● STATED PROBLEM
Count the lines in the entries below that contain the string "kern", matching case exactly. Reply with the number alone.

Records from a collection
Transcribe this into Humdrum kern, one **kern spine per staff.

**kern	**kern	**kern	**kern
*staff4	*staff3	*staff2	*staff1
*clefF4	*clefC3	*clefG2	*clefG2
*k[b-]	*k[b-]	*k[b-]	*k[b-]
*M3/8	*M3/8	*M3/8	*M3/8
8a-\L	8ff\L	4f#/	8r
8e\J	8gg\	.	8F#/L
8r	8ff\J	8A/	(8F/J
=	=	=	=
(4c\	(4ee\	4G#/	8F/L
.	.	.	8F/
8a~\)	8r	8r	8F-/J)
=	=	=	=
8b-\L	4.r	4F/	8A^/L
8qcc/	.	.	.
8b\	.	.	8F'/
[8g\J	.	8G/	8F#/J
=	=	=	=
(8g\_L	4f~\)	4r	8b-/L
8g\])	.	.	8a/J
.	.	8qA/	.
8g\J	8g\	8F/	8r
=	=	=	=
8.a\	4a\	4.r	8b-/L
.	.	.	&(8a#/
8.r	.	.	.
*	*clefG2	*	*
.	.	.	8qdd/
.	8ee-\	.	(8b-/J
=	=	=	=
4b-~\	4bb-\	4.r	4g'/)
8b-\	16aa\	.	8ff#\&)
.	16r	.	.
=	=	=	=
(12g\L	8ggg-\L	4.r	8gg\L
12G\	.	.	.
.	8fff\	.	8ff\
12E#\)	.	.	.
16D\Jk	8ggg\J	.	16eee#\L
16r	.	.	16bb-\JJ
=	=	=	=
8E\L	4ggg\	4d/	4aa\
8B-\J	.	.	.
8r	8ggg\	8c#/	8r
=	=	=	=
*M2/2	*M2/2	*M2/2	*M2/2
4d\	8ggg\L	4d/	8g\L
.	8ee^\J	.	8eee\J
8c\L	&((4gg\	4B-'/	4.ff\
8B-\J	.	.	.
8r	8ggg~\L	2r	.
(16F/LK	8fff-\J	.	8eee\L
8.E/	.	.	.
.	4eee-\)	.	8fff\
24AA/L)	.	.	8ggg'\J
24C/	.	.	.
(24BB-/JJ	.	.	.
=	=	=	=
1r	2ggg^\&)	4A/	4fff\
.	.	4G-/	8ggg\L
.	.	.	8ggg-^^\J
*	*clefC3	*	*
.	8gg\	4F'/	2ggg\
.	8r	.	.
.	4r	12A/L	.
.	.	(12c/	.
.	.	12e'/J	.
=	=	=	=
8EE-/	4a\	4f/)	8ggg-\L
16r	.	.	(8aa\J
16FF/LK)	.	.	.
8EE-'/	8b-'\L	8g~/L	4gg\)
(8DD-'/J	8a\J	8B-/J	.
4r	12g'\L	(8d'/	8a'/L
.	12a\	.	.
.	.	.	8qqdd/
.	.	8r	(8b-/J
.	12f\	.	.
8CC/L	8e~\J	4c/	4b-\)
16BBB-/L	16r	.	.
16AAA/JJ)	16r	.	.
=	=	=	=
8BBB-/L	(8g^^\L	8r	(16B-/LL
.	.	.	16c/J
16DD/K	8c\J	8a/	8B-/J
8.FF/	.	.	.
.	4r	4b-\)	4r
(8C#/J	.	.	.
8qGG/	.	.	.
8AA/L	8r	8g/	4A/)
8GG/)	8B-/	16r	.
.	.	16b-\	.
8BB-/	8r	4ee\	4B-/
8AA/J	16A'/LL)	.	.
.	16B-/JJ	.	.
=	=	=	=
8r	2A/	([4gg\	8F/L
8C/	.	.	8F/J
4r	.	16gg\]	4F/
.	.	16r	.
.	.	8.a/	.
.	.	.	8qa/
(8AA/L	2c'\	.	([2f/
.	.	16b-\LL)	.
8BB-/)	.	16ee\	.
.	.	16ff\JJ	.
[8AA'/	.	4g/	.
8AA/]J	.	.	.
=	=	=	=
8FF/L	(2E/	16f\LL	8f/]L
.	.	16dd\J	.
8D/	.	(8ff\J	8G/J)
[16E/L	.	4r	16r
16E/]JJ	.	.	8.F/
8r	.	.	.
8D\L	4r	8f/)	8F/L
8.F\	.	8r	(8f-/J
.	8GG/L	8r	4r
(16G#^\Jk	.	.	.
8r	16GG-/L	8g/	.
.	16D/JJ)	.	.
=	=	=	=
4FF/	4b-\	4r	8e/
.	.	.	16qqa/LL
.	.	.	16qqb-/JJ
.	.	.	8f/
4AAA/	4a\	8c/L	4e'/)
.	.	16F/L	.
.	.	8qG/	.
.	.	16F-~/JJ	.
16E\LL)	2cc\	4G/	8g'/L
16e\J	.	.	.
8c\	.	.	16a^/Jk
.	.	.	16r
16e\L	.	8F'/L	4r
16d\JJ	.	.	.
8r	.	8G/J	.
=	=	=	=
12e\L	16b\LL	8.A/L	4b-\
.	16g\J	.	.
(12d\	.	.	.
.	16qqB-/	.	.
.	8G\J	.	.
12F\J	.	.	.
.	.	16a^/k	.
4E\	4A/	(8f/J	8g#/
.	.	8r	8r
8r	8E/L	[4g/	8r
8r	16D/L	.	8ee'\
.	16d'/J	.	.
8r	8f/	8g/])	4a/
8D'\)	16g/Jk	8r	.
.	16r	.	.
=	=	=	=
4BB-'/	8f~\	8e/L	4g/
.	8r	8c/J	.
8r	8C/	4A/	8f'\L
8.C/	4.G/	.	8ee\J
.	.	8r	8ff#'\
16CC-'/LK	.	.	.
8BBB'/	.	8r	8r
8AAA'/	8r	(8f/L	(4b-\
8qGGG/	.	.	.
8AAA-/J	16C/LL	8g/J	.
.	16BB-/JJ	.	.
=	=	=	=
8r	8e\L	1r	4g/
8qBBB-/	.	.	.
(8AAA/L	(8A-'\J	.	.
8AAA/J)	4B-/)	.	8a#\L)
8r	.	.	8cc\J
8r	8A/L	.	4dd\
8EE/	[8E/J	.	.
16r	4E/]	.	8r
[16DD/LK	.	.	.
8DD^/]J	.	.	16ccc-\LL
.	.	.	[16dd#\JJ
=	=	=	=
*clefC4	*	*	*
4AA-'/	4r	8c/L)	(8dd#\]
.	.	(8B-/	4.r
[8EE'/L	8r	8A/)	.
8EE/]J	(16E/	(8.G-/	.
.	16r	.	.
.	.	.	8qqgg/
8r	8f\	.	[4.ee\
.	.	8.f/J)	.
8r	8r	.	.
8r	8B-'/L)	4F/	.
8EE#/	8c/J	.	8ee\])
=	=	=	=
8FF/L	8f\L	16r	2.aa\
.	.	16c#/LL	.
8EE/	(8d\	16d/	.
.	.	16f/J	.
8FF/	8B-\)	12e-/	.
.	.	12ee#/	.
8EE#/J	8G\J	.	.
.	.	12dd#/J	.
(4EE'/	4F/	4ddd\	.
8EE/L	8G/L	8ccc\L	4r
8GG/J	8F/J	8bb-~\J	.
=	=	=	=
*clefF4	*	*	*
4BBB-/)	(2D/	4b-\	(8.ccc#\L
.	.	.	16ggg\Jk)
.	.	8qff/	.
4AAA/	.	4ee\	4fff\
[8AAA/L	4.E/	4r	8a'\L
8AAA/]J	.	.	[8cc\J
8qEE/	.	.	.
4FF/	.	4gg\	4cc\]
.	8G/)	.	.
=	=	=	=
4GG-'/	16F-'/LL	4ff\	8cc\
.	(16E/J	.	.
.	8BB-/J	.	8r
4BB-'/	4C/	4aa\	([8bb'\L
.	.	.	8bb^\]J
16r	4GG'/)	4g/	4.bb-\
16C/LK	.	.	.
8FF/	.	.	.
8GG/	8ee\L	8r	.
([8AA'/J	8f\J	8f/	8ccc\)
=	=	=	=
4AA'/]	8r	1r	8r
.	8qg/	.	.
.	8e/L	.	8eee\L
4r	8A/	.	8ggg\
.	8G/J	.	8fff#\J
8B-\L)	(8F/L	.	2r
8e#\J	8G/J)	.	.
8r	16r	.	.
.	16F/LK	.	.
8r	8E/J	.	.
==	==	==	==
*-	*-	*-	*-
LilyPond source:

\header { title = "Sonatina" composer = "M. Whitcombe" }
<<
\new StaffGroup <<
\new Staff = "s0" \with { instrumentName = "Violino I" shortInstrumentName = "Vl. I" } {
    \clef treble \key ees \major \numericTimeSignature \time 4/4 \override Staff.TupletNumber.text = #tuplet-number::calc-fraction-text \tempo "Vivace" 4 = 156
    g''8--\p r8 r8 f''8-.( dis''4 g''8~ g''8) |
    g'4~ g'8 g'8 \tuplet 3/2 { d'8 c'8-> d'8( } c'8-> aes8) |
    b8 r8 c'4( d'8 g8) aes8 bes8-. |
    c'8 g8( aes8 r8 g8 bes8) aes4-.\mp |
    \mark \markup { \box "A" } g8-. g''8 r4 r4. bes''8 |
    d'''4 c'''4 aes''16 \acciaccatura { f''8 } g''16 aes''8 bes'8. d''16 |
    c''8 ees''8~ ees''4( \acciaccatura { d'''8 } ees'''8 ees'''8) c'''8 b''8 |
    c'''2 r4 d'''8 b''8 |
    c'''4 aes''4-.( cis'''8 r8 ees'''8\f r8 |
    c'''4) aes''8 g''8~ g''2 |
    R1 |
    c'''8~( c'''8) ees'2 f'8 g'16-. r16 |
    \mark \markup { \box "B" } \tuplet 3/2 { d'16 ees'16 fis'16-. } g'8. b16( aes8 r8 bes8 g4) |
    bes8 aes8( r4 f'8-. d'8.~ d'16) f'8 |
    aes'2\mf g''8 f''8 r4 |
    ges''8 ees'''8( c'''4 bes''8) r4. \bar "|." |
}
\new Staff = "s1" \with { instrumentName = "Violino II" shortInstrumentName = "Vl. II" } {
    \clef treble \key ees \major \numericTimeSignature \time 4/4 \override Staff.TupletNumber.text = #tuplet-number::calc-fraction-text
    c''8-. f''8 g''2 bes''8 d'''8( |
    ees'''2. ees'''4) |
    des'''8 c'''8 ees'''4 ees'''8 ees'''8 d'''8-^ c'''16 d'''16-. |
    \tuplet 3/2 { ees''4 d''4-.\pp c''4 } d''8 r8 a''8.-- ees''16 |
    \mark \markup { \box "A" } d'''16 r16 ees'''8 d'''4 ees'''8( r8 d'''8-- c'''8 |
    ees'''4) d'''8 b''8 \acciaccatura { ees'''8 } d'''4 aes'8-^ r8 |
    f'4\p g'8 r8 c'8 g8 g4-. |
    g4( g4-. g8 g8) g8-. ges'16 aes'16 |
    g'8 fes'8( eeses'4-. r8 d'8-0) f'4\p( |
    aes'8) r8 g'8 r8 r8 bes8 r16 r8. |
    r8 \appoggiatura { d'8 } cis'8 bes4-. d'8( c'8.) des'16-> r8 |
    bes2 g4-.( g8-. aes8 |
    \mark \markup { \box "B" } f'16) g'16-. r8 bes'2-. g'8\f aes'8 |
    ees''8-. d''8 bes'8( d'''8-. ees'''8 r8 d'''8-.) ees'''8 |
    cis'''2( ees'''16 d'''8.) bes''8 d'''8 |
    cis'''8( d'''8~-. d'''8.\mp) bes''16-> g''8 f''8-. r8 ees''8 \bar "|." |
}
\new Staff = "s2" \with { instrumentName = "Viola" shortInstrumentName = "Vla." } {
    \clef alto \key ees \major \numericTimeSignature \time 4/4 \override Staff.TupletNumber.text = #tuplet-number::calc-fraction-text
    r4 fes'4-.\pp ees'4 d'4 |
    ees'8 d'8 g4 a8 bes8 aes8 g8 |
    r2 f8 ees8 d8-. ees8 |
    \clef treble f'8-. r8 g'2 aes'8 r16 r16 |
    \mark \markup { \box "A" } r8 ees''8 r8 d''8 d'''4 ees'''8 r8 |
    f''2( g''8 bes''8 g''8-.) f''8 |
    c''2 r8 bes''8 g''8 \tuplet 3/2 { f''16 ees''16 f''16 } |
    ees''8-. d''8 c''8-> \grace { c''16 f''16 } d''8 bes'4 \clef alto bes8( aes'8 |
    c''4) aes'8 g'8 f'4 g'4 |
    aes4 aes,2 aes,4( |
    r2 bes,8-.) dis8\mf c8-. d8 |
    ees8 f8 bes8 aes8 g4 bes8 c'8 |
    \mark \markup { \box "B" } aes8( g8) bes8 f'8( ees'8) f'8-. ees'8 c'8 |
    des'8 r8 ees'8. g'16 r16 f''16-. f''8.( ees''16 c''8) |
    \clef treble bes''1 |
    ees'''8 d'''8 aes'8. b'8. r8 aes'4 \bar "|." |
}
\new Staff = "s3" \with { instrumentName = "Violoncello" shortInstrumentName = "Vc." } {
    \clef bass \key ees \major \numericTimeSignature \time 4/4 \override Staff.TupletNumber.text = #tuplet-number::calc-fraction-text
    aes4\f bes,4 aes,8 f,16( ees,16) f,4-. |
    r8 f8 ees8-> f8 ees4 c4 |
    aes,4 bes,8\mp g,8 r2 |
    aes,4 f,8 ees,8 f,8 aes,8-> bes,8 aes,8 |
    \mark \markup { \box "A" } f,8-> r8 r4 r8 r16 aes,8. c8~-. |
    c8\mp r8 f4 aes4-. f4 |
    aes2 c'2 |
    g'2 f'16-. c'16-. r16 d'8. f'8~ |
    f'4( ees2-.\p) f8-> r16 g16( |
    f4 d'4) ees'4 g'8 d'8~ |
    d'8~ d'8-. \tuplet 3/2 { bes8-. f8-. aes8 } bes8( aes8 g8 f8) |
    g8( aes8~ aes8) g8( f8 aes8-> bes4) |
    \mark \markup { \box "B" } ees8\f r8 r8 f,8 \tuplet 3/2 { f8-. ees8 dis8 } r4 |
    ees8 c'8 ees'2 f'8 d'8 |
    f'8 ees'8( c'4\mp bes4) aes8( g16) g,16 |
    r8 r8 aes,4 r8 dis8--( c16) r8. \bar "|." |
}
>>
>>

● COMPLETED TASK
2